Entries on where items appear
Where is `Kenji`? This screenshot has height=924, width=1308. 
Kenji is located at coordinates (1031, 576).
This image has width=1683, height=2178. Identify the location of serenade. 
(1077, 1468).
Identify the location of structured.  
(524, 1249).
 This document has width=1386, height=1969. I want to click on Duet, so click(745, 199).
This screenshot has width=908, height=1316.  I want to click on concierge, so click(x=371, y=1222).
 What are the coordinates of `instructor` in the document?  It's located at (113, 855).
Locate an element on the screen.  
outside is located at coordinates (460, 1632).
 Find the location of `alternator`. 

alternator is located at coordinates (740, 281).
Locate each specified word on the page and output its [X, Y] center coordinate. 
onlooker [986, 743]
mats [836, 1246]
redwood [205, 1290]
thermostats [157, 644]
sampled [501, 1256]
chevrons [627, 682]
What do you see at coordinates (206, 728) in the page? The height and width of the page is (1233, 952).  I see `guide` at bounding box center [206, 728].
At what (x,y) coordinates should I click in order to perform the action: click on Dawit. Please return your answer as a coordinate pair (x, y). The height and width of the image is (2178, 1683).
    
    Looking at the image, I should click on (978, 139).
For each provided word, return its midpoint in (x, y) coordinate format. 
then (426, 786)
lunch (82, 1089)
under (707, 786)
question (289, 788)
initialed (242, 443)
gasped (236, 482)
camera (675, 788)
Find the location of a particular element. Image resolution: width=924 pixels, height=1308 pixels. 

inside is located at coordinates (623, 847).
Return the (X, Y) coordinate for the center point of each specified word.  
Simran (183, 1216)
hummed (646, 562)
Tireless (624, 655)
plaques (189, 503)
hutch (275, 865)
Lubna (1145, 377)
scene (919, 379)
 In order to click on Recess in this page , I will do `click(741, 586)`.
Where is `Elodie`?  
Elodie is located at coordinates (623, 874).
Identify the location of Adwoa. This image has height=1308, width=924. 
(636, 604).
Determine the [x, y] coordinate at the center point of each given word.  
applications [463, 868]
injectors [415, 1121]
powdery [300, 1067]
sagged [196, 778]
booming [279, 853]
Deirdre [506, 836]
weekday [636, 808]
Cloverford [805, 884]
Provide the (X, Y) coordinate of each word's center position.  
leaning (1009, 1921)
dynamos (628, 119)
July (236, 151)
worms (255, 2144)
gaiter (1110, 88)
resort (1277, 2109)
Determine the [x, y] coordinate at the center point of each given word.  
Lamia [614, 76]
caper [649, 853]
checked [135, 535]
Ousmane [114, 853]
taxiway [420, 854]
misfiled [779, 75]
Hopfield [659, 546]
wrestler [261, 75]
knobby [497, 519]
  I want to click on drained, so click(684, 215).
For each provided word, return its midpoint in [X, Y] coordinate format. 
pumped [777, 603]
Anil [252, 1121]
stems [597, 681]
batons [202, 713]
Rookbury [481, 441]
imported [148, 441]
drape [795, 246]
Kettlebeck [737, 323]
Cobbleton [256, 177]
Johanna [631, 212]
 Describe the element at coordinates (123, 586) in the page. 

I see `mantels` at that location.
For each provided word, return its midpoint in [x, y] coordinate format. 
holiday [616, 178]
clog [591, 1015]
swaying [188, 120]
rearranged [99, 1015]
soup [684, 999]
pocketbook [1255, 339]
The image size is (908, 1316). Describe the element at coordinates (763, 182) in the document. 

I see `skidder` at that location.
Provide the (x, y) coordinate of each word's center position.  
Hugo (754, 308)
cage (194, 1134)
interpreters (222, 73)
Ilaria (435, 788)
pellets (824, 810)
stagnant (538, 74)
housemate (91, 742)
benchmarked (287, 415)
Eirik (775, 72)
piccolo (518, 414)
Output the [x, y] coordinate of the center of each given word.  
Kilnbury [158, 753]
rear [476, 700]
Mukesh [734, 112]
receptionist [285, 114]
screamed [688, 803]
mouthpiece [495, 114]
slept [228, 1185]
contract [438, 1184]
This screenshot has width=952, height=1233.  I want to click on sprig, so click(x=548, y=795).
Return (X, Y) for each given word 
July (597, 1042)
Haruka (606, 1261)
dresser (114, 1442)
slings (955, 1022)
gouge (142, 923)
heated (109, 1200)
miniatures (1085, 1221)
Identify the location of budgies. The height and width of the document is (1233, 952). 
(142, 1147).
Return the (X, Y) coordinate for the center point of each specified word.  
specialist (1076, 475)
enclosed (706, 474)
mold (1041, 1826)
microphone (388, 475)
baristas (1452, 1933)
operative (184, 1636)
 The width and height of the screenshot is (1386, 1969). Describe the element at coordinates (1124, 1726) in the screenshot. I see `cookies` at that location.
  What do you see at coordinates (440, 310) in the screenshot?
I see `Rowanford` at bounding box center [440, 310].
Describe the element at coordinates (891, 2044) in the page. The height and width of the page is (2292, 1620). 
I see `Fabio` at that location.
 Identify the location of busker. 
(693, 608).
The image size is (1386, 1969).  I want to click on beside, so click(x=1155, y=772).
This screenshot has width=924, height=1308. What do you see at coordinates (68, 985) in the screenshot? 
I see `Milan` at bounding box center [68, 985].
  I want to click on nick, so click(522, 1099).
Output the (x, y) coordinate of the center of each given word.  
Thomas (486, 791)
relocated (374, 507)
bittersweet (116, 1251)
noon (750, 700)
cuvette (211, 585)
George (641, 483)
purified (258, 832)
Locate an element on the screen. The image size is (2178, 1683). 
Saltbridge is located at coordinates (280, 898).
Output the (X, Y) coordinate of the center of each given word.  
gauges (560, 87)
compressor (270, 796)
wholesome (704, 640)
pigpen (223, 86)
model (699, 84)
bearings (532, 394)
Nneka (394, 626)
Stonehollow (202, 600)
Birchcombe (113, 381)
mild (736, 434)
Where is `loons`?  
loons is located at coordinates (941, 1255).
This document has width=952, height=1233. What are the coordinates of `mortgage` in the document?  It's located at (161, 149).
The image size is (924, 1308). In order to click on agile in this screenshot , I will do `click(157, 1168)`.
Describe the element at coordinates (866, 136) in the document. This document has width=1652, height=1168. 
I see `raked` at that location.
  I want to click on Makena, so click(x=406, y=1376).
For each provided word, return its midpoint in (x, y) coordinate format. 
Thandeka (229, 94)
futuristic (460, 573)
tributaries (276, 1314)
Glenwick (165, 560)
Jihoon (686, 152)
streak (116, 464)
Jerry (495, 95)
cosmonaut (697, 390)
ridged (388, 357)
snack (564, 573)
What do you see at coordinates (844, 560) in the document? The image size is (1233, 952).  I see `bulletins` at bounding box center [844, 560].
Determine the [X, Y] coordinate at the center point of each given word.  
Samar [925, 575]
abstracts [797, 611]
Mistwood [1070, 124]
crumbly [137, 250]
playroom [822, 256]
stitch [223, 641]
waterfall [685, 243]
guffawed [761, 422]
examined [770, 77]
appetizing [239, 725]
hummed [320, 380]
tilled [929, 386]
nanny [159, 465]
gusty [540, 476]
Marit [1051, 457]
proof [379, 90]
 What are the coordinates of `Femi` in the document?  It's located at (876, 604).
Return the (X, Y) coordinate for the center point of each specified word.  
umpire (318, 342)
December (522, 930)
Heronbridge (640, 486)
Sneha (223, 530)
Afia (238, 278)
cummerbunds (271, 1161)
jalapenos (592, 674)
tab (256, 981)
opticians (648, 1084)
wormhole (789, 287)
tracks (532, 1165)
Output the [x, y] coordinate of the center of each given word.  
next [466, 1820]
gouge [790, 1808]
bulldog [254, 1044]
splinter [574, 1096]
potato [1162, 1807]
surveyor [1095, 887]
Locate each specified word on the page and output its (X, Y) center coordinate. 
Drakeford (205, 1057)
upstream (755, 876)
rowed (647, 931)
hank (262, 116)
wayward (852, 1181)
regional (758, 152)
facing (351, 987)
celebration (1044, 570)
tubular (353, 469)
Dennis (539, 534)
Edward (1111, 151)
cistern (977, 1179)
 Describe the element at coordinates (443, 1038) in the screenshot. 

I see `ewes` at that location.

* WHAT IS BEING ASKED *
Please quote the material word for word from its start through the line holding "This document has width=1386, height=1969.", inclusive.

* RESPONSE BELOW *
Where is `Kenji`? This screenshot has height=924, width=1308. 
Kenji is located at coordinates (1031, 576).
This image has width=1683, height=2178. Identify the location of serenade. 
(1077, 1468).
Identify the location of structured.  
(524, 1249).
 This document has width=1386, height=1969. I want to click on Duet, so click(745, 199).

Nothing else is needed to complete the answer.